## THE PROBLEM
Copy exactly the stretch of lines from the one holding "(338, 76) = (262, 157): green goblet -> none" through the last line of the data below, inclusive. Leave out pictures.

Data records
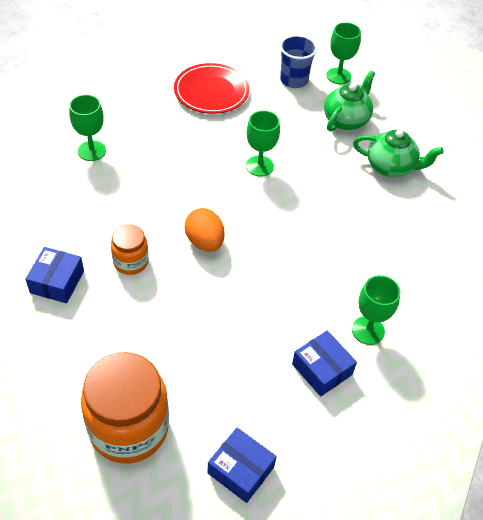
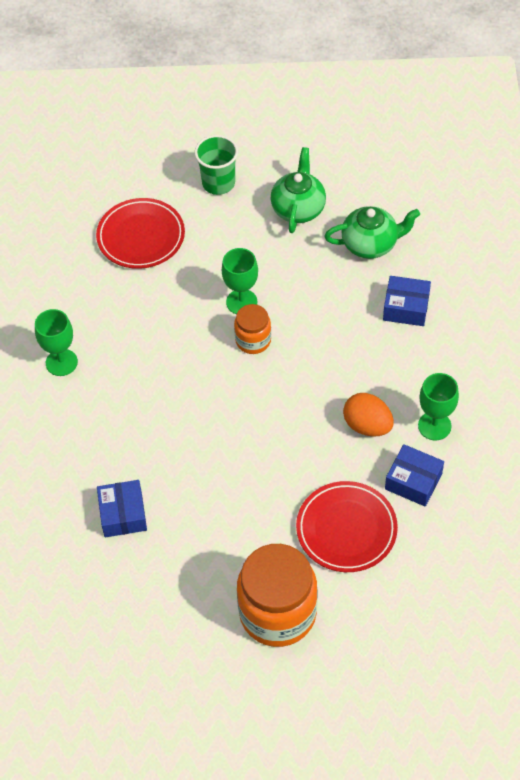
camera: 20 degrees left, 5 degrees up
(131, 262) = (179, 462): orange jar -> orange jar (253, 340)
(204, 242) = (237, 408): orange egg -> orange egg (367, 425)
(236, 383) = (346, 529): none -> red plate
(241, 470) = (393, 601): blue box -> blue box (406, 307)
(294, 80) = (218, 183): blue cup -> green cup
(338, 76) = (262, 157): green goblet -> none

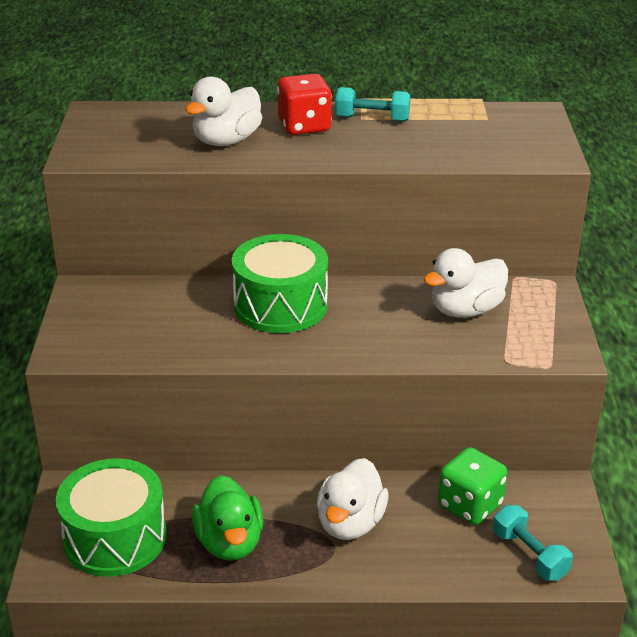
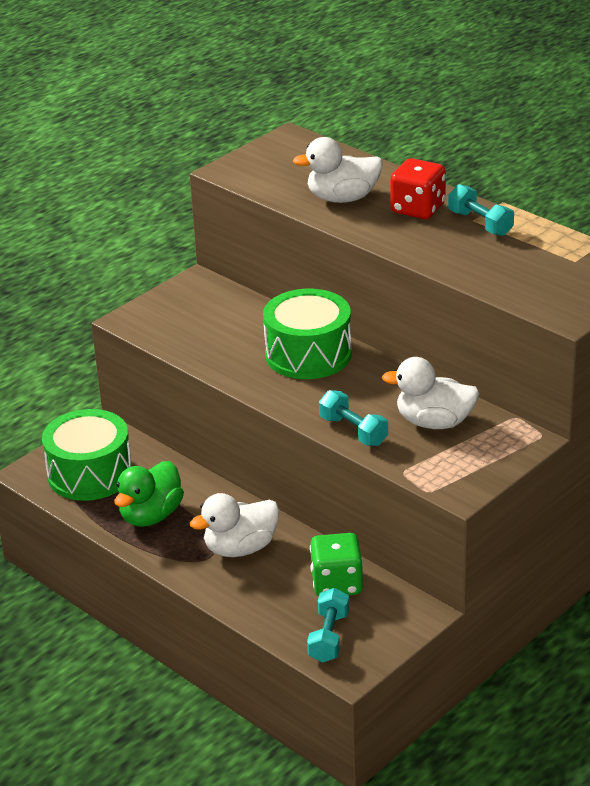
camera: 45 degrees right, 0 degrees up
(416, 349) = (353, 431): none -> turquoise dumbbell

## ANSWER AREA
(338, 76) = (262, 157): green goblet -> none

camera: 45 degrees right, 0 degrees up
(416, 349) = (353, 431): none -> turquoise dumbbell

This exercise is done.